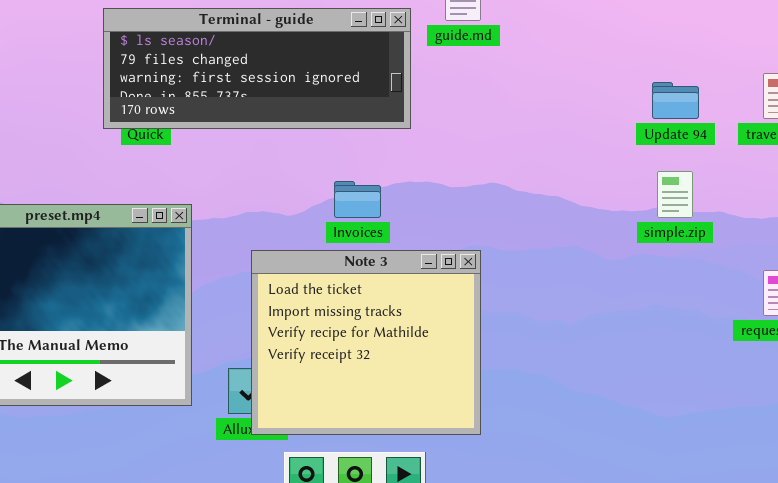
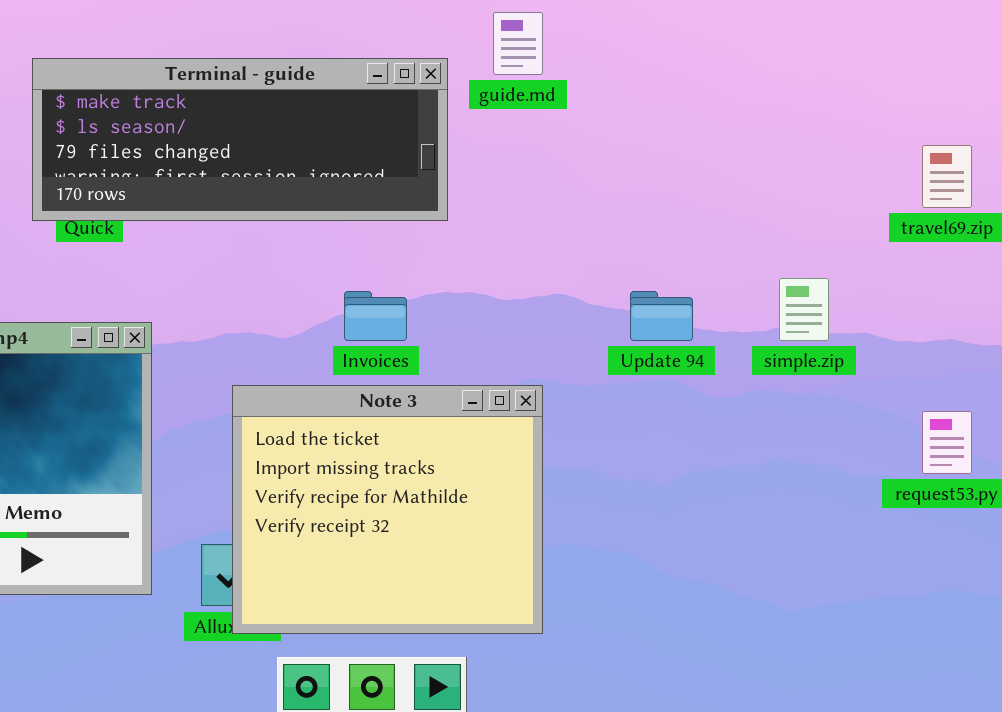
Terminal - guide: [103,8,411,129] -> [32,58,448,221], scrolled up 1 row
Update 94: [652,82,699,119] -> [630,291,693,341], moved

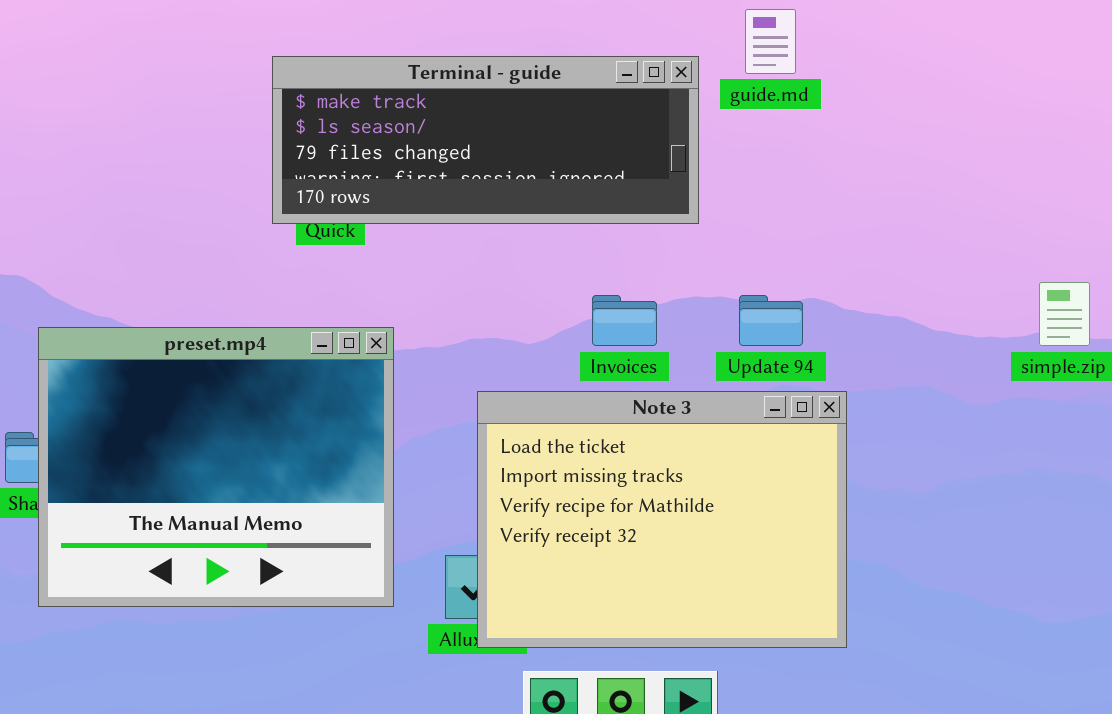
Update 94: [630,291,693,341] -> [739,295,803,346], moved
Note 3: [232,385,543,634] -> [477,391,847,648], resized

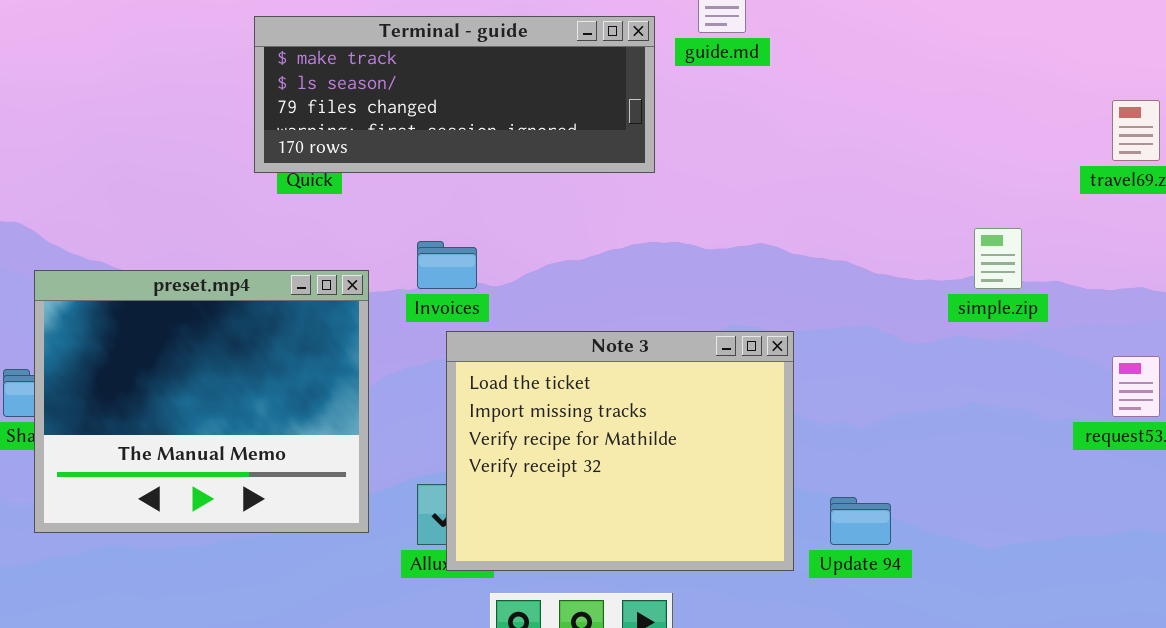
Invoices: [592,295,657,346] -> [417,241,477,289], moved
Update 94: [739,295,803,346] -> [830,497,891,545], moved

========================================

### Task requirements
Repeat every record above exactly, but leave out any pictures.

### Solution
Terminal - guide: [103,8,411,129] -> [32,58,448,221], scrolled up 1 row
Update 94: [652,82,699,119] -> [630,291,693,341], moved

Update 94: [630,291,693,341] -> [739,295,803,346], moved
Note 3: [232,385,543,634] -> [477,391,847,648], resized

Invoices: [592,295,657,346] -> [417,241,477,289], moved
Update 94: [739,295,803,346] -> [830,497,891,545], moved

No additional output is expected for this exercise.